(Recorded information)

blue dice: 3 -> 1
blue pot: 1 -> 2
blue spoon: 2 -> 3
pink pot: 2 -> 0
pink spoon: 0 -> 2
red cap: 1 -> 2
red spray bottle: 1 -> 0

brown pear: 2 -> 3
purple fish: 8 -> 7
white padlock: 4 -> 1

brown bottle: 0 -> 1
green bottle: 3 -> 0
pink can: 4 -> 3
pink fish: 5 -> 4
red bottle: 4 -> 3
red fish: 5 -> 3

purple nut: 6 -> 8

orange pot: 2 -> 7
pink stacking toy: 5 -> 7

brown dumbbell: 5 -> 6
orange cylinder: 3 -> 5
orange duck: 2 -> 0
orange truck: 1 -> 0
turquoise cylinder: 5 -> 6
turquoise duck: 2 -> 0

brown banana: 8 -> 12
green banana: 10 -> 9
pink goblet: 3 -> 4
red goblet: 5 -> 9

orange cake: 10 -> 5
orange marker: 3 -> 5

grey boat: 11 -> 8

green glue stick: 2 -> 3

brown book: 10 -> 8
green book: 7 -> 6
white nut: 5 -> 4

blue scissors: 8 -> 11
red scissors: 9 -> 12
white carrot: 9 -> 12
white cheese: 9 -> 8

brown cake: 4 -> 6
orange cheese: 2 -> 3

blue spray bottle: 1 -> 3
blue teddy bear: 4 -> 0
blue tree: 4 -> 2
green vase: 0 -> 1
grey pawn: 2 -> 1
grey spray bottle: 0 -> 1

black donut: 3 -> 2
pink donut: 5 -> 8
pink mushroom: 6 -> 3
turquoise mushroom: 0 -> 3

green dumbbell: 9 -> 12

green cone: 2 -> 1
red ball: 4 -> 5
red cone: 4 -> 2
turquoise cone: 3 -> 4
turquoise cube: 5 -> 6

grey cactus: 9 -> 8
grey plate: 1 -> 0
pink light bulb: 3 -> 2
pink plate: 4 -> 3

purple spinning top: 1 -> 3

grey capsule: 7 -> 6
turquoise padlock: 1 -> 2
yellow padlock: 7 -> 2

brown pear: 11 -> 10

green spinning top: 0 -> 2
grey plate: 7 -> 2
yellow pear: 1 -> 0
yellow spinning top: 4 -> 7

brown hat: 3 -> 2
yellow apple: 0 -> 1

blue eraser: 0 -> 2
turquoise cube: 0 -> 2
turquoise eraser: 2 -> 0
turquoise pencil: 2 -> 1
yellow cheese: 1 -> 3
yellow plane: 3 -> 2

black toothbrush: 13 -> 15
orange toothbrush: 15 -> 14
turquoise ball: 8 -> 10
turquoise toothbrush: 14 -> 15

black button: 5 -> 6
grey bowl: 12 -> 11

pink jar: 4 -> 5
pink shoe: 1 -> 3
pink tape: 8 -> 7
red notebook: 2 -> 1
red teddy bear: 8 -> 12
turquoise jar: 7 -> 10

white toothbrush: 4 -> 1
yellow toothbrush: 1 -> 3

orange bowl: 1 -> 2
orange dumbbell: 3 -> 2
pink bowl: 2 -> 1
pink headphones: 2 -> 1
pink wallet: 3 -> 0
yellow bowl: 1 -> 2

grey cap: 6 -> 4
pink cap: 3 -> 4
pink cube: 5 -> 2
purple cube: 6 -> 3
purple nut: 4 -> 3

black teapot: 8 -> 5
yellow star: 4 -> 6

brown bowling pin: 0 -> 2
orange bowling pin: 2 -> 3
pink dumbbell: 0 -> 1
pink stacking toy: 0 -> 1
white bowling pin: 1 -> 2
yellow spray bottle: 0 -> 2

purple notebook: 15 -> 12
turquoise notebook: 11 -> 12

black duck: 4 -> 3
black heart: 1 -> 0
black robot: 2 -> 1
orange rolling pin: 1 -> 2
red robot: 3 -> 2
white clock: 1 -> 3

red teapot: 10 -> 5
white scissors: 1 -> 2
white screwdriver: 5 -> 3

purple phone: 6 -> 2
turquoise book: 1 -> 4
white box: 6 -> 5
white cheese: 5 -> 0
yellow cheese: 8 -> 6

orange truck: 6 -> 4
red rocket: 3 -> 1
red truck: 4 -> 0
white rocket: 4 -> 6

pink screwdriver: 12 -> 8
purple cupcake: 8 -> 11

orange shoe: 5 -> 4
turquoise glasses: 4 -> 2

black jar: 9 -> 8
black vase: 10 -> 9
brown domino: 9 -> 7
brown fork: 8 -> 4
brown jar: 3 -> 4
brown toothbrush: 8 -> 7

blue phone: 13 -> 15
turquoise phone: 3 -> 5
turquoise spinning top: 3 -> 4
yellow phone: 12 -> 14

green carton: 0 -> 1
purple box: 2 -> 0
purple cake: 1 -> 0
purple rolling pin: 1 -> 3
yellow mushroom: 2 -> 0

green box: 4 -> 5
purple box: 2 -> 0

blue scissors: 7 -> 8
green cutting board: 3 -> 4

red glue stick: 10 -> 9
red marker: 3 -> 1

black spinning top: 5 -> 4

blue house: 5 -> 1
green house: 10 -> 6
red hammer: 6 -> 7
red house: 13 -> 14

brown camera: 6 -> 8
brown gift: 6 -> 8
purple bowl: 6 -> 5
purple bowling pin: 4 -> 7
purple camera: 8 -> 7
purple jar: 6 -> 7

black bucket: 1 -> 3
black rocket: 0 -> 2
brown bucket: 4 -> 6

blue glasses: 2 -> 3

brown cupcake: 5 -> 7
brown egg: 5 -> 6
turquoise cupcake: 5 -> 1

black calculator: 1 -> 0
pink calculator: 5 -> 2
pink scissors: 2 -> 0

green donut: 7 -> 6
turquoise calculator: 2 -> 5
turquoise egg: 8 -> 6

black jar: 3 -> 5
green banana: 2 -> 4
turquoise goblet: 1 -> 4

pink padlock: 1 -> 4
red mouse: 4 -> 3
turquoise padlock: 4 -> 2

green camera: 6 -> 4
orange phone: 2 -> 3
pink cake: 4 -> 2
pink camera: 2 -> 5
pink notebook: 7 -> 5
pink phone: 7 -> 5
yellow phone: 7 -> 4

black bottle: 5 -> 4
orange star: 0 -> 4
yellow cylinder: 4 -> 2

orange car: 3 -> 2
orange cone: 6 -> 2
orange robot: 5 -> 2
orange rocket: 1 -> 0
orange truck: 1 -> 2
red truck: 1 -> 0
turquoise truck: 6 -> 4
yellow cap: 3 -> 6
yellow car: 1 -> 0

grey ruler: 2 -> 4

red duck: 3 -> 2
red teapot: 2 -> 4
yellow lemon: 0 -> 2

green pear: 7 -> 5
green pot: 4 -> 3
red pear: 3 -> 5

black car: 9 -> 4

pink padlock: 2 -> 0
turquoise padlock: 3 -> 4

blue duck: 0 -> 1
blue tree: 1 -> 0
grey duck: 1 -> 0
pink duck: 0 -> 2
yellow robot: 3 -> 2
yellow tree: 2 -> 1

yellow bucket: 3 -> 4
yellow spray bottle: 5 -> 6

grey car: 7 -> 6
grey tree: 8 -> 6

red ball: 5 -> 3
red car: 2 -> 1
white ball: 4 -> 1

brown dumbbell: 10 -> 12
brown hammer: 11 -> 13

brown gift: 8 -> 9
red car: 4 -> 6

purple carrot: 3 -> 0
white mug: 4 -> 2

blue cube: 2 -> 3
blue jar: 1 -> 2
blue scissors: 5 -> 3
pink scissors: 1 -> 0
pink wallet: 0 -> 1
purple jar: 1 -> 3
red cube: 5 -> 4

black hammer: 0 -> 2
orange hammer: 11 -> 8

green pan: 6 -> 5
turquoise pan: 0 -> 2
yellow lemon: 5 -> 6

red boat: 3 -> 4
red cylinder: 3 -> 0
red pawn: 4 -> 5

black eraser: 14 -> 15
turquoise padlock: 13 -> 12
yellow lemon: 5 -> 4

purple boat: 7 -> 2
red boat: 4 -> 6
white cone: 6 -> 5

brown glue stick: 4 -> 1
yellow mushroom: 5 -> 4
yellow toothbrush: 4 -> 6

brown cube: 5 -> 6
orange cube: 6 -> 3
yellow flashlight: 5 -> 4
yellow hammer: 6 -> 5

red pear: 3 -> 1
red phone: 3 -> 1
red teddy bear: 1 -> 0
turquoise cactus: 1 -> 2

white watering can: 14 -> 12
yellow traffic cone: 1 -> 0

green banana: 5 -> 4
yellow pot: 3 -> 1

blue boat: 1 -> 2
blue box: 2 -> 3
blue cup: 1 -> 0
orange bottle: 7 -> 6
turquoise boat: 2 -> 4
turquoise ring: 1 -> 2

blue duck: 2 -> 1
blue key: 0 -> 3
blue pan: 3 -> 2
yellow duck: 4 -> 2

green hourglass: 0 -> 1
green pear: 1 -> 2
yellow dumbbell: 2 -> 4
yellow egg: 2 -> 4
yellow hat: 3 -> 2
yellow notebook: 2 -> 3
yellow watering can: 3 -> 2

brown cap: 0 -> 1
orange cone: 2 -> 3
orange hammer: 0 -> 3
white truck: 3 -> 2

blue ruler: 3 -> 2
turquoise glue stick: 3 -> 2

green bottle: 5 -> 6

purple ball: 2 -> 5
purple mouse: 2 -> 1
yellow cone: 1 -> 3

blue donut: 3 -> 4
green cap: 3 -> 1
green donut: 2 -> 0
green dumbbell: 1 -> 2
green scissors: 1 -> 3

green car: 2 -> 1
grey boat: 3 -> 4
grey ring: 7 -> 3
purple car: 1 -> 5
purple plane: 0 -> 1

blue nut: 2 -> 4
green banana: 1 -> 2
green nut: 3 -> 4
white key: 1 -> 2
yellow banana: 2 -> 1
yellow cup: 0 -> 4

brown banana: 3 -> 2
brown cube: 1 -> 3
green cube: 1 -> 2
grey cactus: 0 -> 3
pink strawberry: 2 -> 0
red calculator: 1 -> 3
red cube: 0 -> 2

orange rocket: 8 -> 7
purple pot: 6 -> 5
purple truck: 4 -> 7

(End Recorded information)

*What you have to do:* The lines above that hold the word "calculator" are the ones to copy.

*Solution below:*
black calculator: 1 -> 0
pink calculator: 5 -> 2
turquoise calculator: 2 -> 5
red calculator: 1 -> 3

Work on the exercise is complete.